* [Assigned task] The answer must be a single number: how many lines in the entries below contain the word "pink".
++++ Data under study ++++
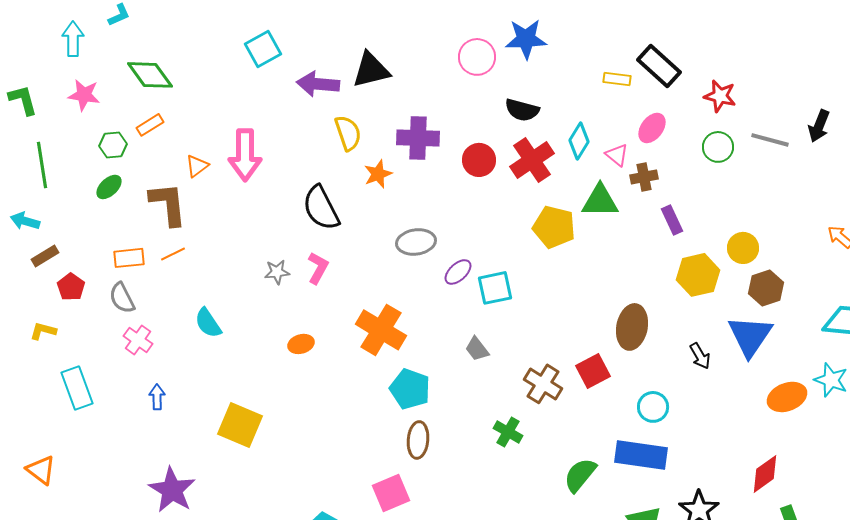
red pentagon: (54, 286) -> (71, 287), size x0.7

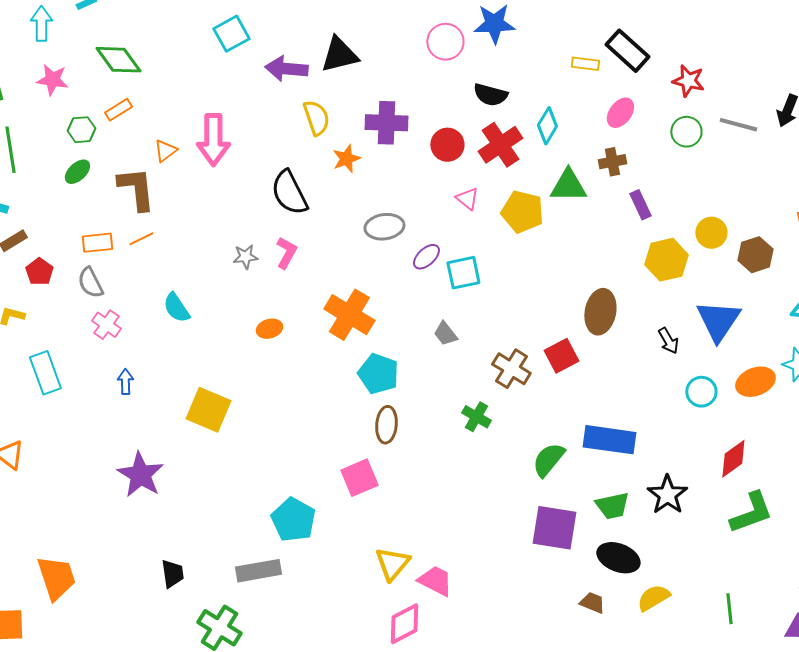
pink triangle: (617, 155) -> (467, 199), moved
brown hexagon: (766, 288) -> (755, 255), moved
cyan circle: (653, 407) -> (701, 392), moved

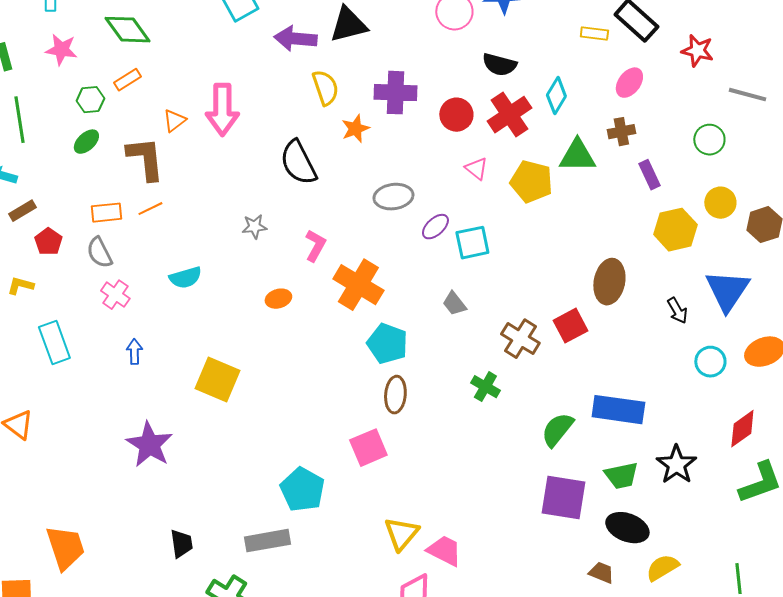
green circle: (686, 132) -> (709, 140), moved
pink L-shape: (286, 253) -> (315, 246), moved
cyan semicircle: (176, 308) -> (185, 278), turned -72

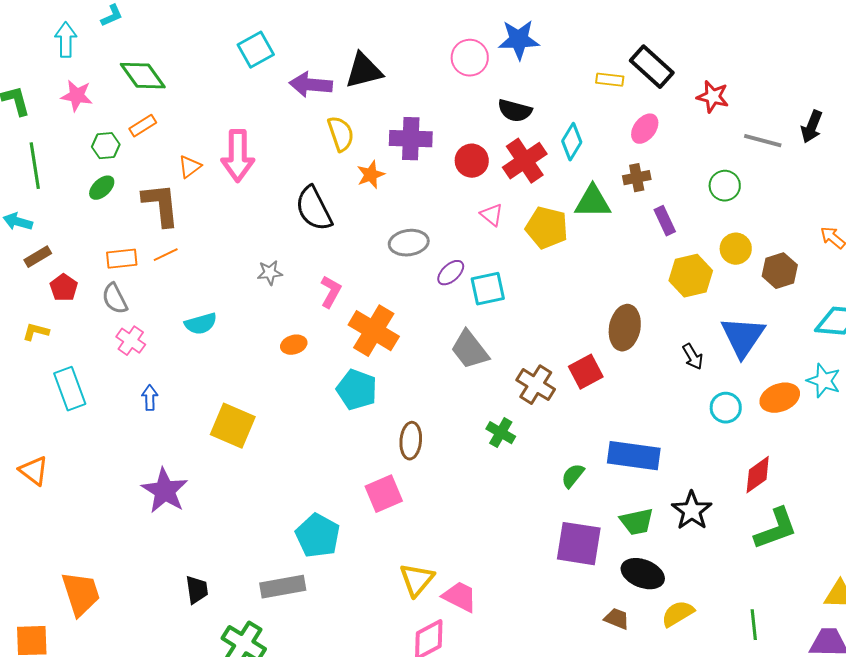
gray trapezoid: (454, 304) -> (470, 350), size x1.6
cyan pentagon: (387, 344) -> (357, 390), moved
green semicircle: (557, 430) -> (573, 476), size x0.7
++++
* [Solution for this exercise] 2